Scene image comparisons
⟨

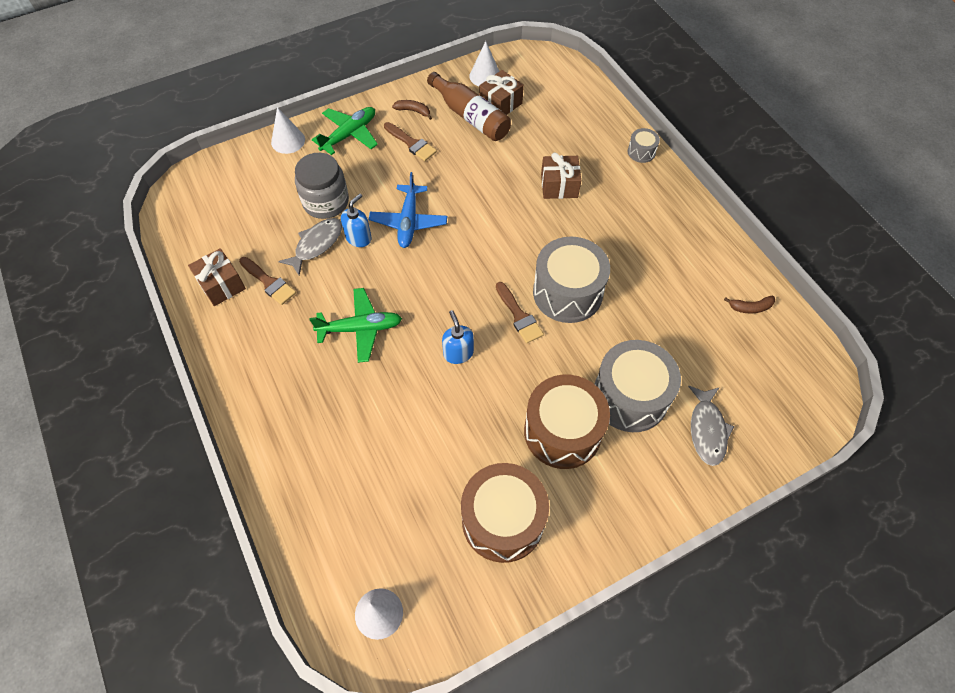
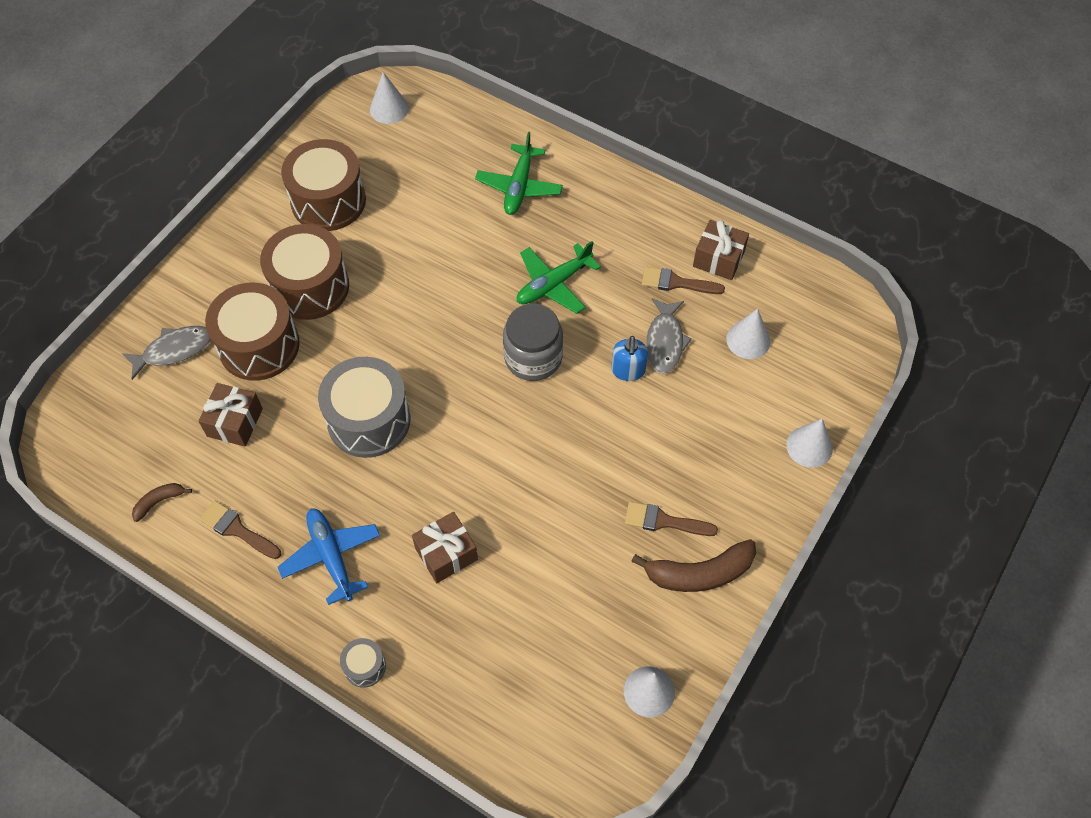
camera: 150 degrees right, 0 degrees up
(260, 218) = (748, 340): none -> white cone
(326, 202) = (697, 393): grey jar -> grey jar (533, 358)
(349, 134) = (747, 494): green plane -> green plane (519, 187)
(409, 222) = (589, 416): blue plane -> blue plane (331, 556)
(413, 111) = (699, 573): brown banana -> brown banana, size x1.95
(458, 353) = (445, 307): blue soap dispenser -> none
(470, 116) = (621, 605): brown bottle -> none
(500, 104) = (595, 649): brown gift -> brown gift (235, 422)
(519, 316) = (407, 371): brown brush -> brown brush (237, 530)
(630, 397) = (259, 345): grey drum -> brown drum
(707, 429) = (174, 350): grey fish -> grey fish turned 90 degrees clockwise

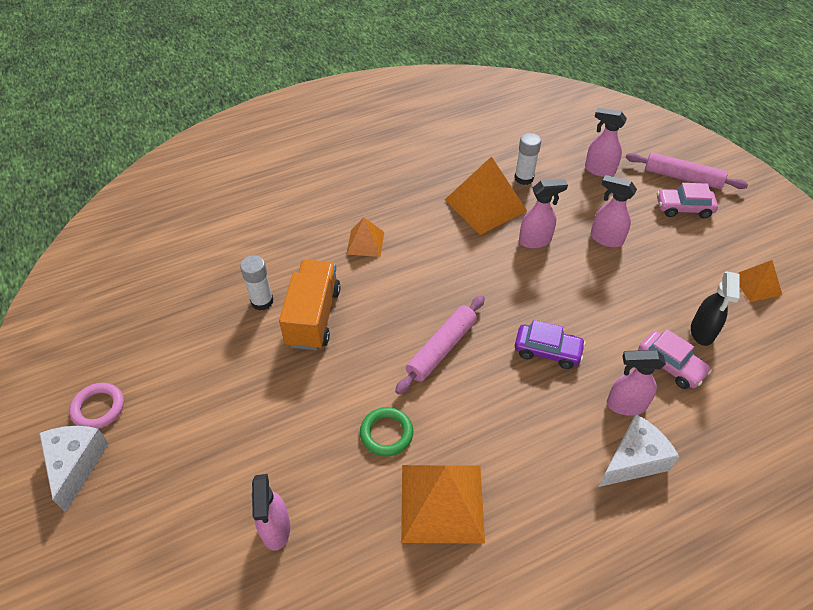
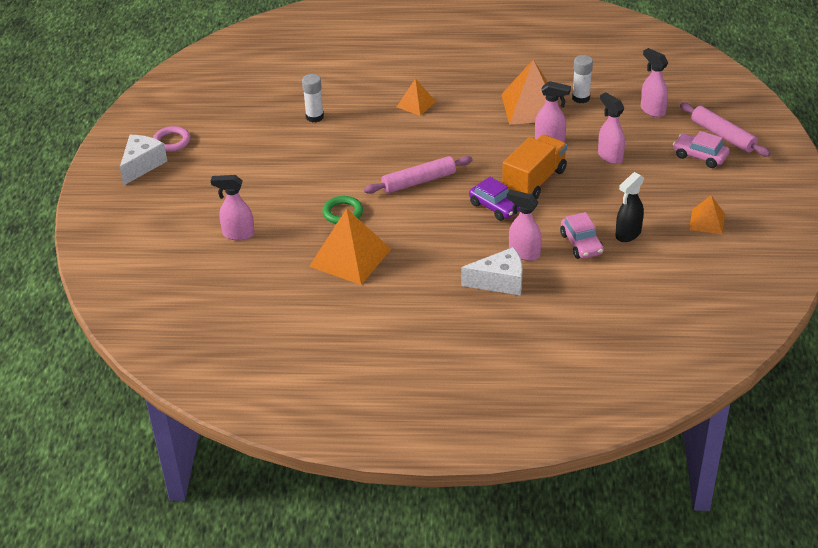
camera: 30 degrees right, 10 degrees down
(275, 529) = (238, 234): pink spray bottle -> pink spray bottle turned 75 degrees clockwise
(313, 317) = (343, 136): orange truck -> orange truck (534, 181)

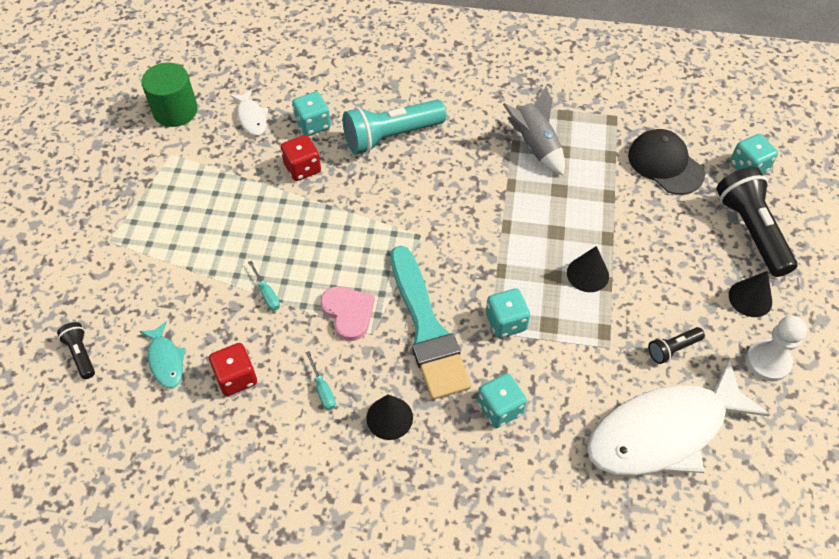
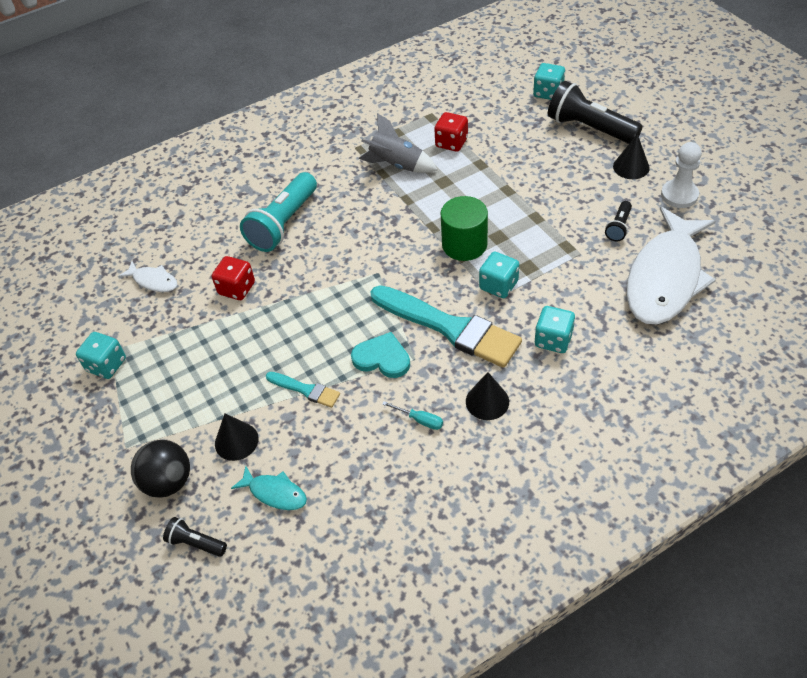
camera: 35 degrees left, 5 degrees down
(109, 291) = (168, 482): none -> black ball
(175, 111) = (78, 318): green cylinder -> green cylinder (464, 244)
(236, 377) = (345, 461): red dice -> red dice (451, 143)
(267, 294) = (305, 390): turquoise screwdriver -> turquoise brush
(313, 124) = (211, 254): turquoise dice -> turquoise dice (106, 365)
(348, 313) = (382, 358): pink heart -> turquoise heart
(587, 274) = (519, 220): black cone -> black cone (236, 441)
(665, 164) = (495, 122): black cap -> none

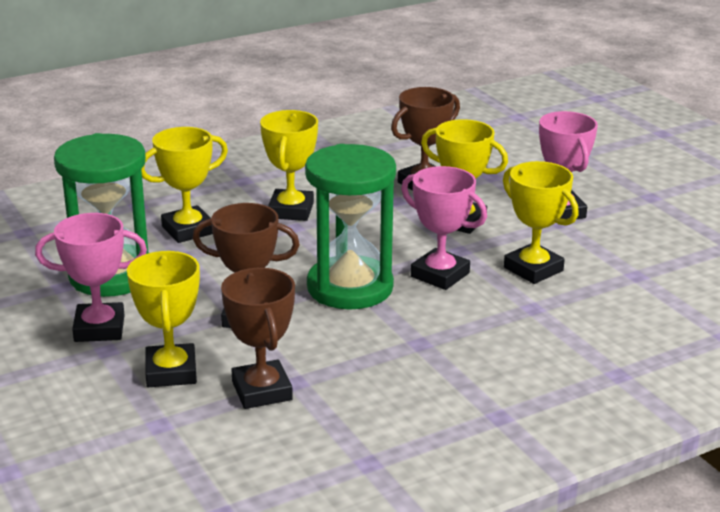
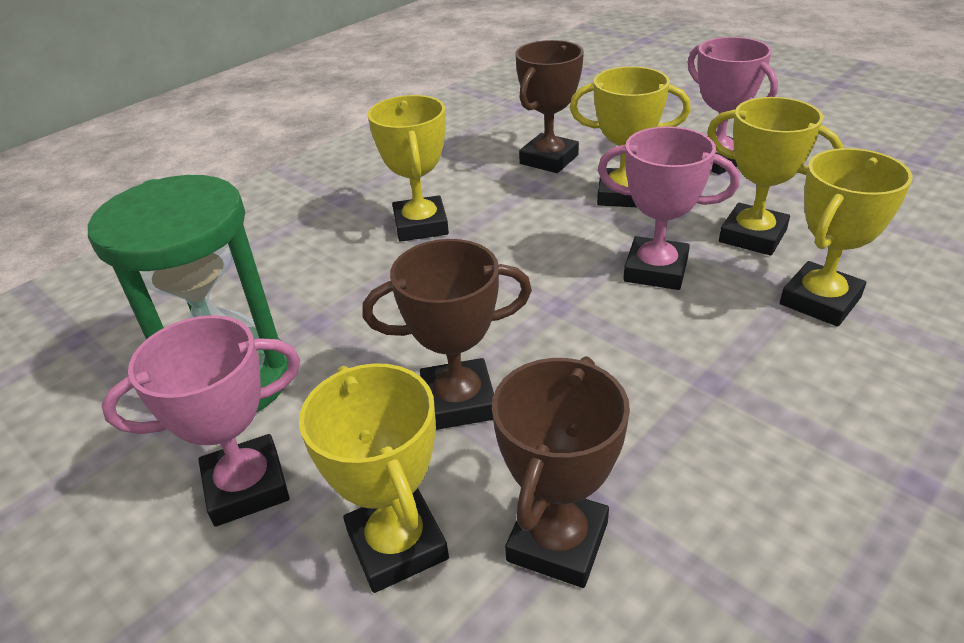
camera: 15 degrees left, 10 degrees up
(188, 230) = (306, 282): yellow trophy -> yellow trophy (820, 301)
(262, 391) = (557, 541): brown trophy -> brown trophy turned 60 degrees clockwise
(350, 287) = (561, 316): green hourglass -> none

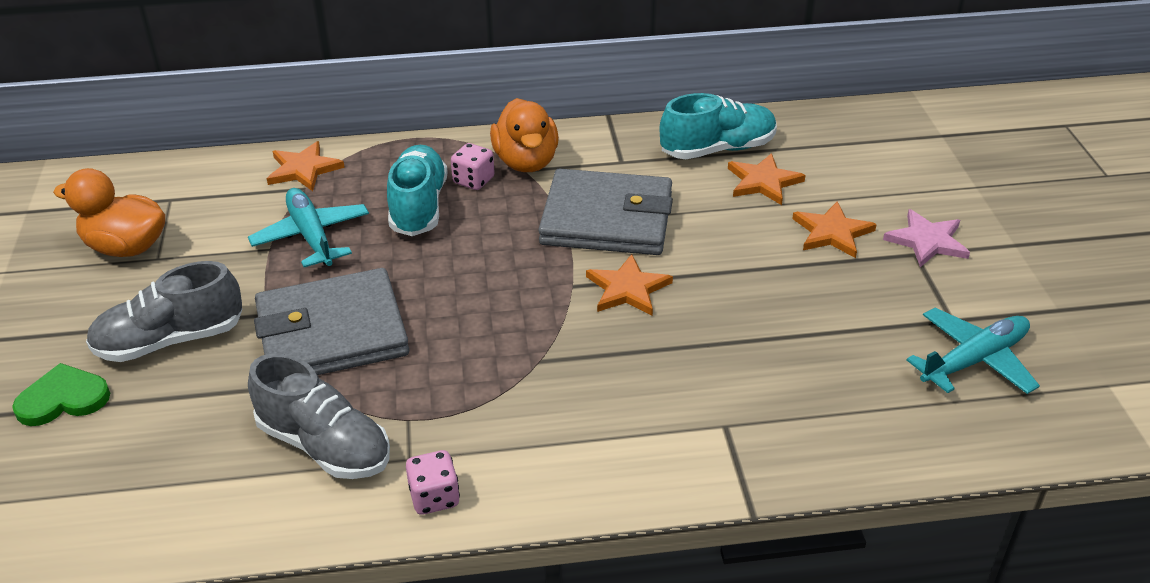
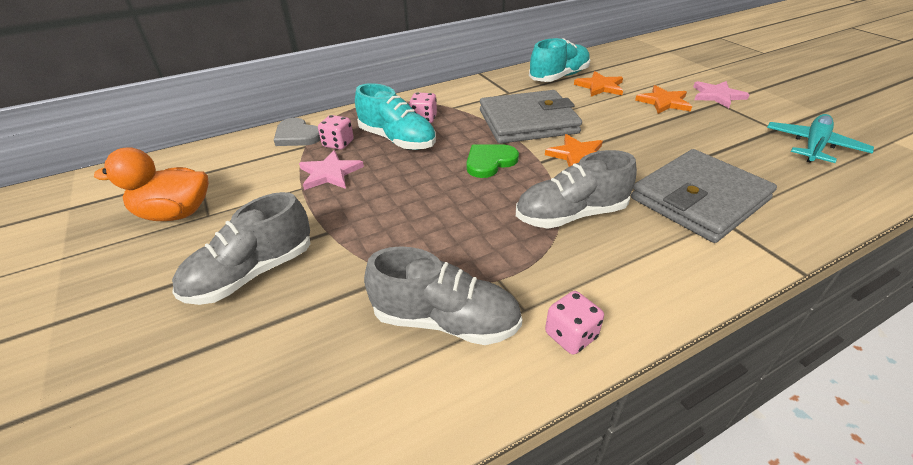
camera: 20 degrees left, 0 degrees up
(63, 399) = (165, 353): green heart -> green heart (489, 162)
(303, 169) = (297, 135): orange star -> grey heart
(311, 236) = (330, 173): turquoise plane -> pink star
(332, 332) = (390, 232): grey wallet -> grey wallet (699, 199)
(345, 194) = (338, 144): none -> pink dice
(418, 206) = (397, 140): turquoise shoe -> turquoise shoe turned 150 degrees clockwise
(526, 162) = (450, 103): orange duck -> none
(548, 368) = (571, 215): none -> grey shoe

⟩

## WHAT THE EXERCISE ASKS
The records above are to be copied exactly, without their pictures.

## RESULT
camera: 150 degrees right, 0 degrees up
(260, 218) = (748, 340): none -> white cone
(326, 202) = (697, 393): grey jar -> grey jar (533, 358)
(349, 134) = (747, 494): green plane -> green plane (519, 187)
(409, 222) = (589, 416): blue plane -> blue plane (331, 556)
(413, 111) = (699, 573): brown banana -> brown banana, size x1.95
(458, 353) = (445, 307): blue soap dispenser -> none
(470, 116) = (621, 605): brown bottle -> none
(500, 104) = (595, 649): brown gift -> brown gift (235, 422)
(519, 316) = (407, 371): brown brush -> brown brush (237, 530)
(630, 397) = (259, 345): grey drum -> brown drum
(707, 429) = (174, 350): grey fish -> grey fish turned 90 degrees clockwise

camera: 30 degrees right, 10 degrees down
(275, 529) = (238, 234): pink spray bottle -> pink spray bottle turned 75 degrees clockwise
(313, 317) = (343, 136): orange truck -> orange truck (534, 181)

camera: 35 degrees left, 5 degrees down
(109, 291) = (168, 482): none -> black ball
(175, 111) = (78, 318): green cylinder -> green cylinder (464, 244)
(236, 377) = (345, 461): red dice -> red dice (451, 143)
(267, 294) = (305, 390): turquoise screwdriver -> turquoise brush
(313, 124) = (211, 254): turquoise dice -> turquoise dice (106, 365)
(348, 313) = (382, 358): pink heart -> turquoise heart
(587, 274) = (519, 220): black cone -> black cone (236, 441)
(665, 164) = (495, 122): black cap -> none

camera: 15 degrees left, 10 degrees up
(188, 230) = (306, 282): yellow trophy -> yellow trophy (820, 301)
(262, 391) = (557, 541): brown trophy -> brown trophy turned 60 degrees clockwise
(350, 287) = (561, 316): green hourglass -> none

camera: 20 degrees left, 0 degrees up
(63, 399) = (165, 353): green heart -> green heart (489, 162)
(303, 169) = (297, 135): orange star -> grey heart
(311, 236) = (330, 173): turquoise plane -> pink star
(332, 332) = (390, 232): grey wallet -> grey wallet (699, 199)
(345, 194) = (338, 144): none -> pink dice
(418, 206) = (397, 140): turquoise shoe -> turquoise shoe turned 150 degrees clockwise
(526, 162) = (450, 103): orange duck -> none
(548, 368) = (571, 215): none -> grey shoe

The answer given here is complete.